What needs to be done
Omit every picture, then give all the entries again exactly.

Study material
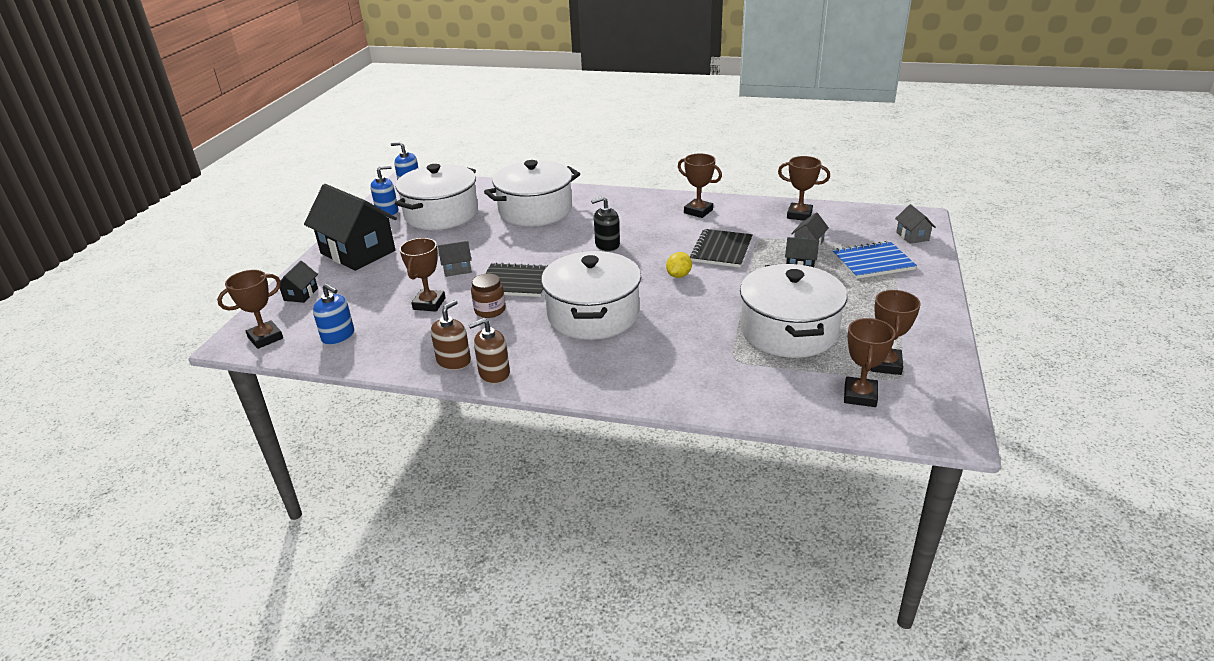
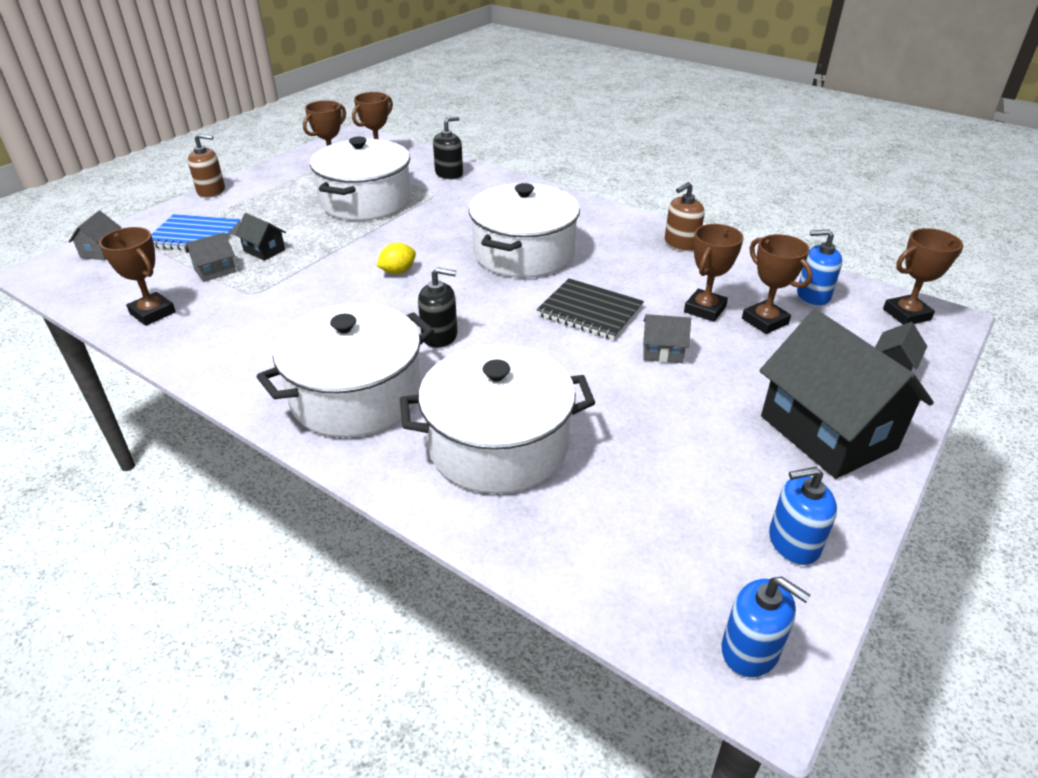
camera: 160 degrees left, 5 degrees up
(338, 336) = (813, 296): blue soap dispenser -> blue soap dispenser turned 45 degrees counterclockwise
(441, 214) = (676, 493): white pot -> white pot (356, 395)
(490, 310) = (632, 284): brown jar -> none
(494, 373) = (644, 226): brown soap dispenser -> brown soap dispenser (211, 191)
(698, 211) = (260, 359): brown trophy -> brown trophy (765, 321)
(721, 250) = (314, 289): black notebook -> none
(750, 393) = (449, 174): none -> black soap dispenser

Answer to this problem
camera: 160 degrees left, 5 degrees up
(338, 336) = (813, 296): blue soap dispenser -> blue soap dispenser turned 45 degrees counterclockwise
(441, 214) = (676, 493): white pot -> white pot (356, 395)
(490, 310) = (632, 284): brown jar -> none
(494, 373) = (644, 226): brown soap dispenser -> brown soap dispenser (211, 191)
(698, 211) = (260, 359): brown trophy -> brown trophy (765, 321)
(721, 250) = (314, 289): black notebook -> none
(750, 393) = (449, 174): none -> black soap dispenser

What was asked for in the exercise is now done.